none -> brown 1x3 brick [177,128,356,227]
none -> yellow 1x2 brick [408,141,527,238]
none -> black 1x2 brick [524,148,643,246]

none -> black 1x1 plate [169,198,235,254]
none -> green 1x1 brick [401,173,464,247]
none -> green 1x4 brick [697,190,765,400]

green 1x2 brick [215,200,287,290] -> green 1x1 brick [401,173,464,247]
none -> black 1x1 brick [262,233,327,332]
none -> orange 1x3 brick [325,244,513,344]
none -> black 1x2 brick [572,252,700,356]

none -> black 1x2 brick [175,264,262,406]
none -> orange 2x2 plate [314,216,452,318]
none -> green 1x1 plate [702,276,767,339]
* * * * *
◆ Task to complete
Your answer should be the lines from the one containing "none -> orange 2x2 plate [314,216,452,318]" to the end of the entries above, restated exactly and alone.

◆ Task answer
none -> orange 2x2 plate [314,216,452,318]
none -> green 1x1 plate [702,276,767,339]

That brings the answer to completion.